__REQUIREMENT__
The goal here is an exact copy of the entries below, without their pictures.

Stored records
----------
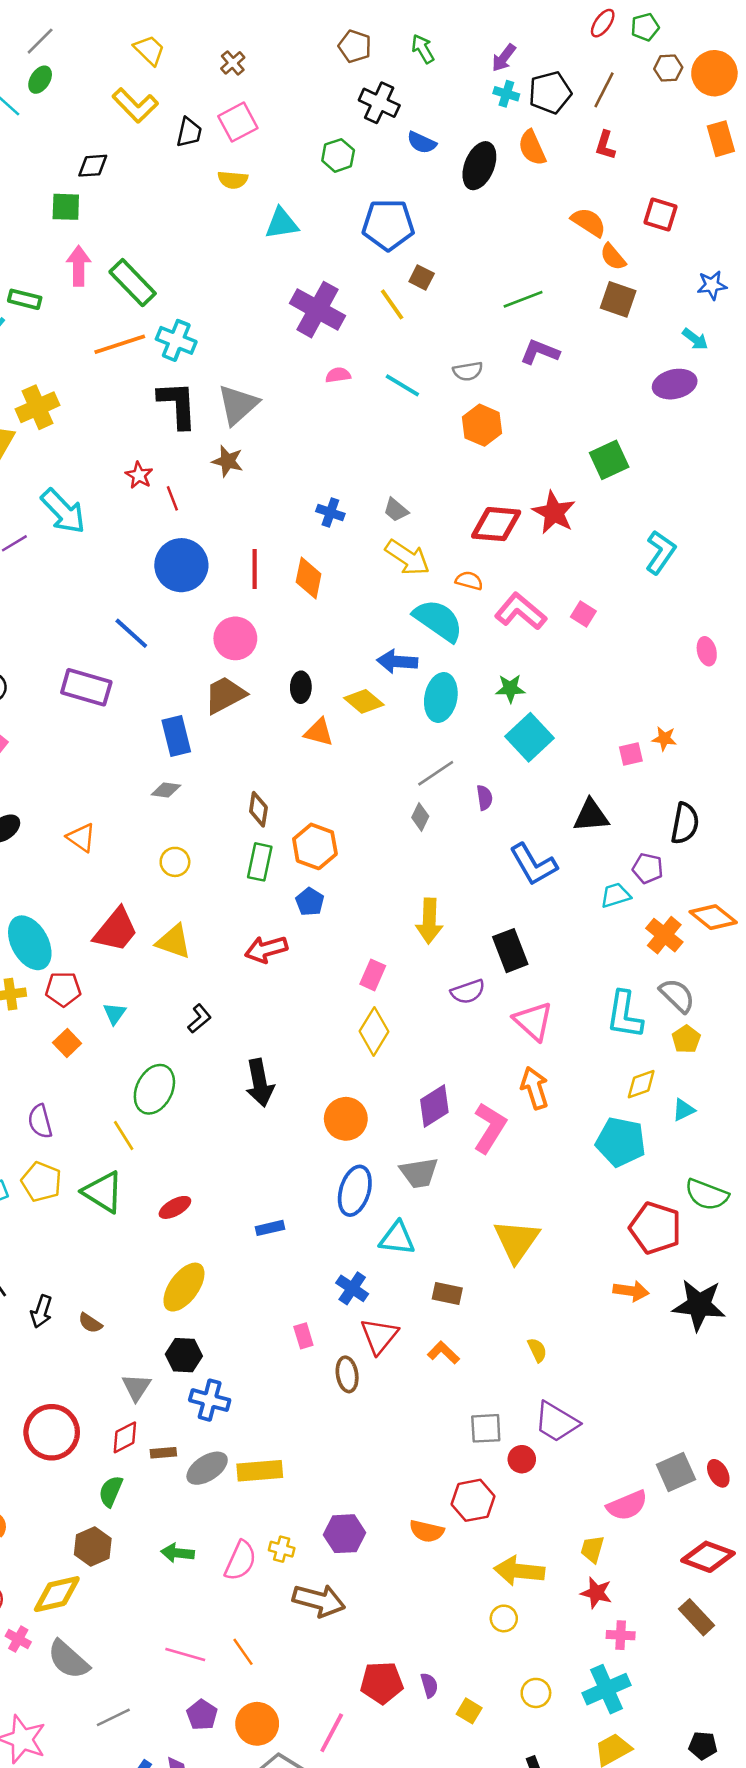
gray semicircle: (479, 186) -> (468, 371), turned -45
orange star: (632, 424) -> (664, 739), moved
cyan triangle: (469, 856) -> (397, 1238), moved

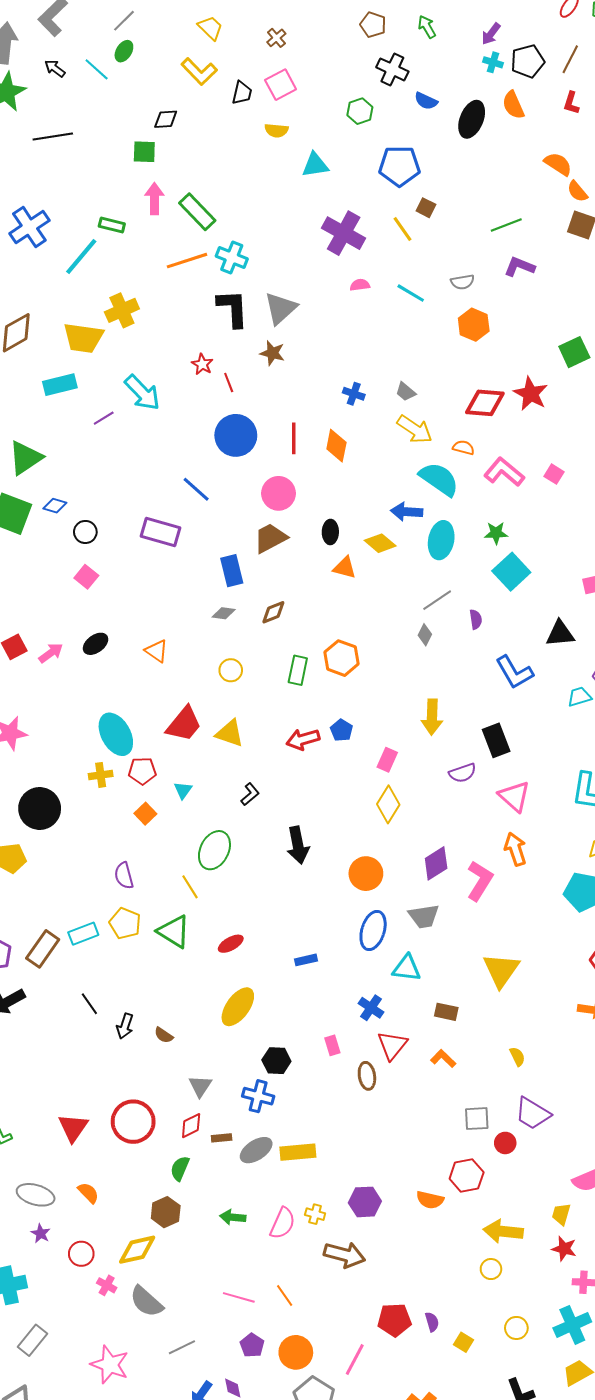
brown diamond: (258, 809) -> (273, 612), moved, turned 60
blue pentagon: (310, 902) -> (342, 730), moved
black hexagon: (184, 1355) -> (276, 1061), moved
----------
__YOUR SOLUTION__
gray semicircle: (479, 186) -> (468, 371), turned -45
orange star: (632, 424) -> (664, 739), moved
cyan triangle: (469, 856) -> (397, 1238), moved

brown diamond: (258, 809) -> (273, 612), moved, turned 60
blue pentagon: (310, 902) -> (342, 730), moved
black hexagon: (184, 1355) -> (276, 1061), moved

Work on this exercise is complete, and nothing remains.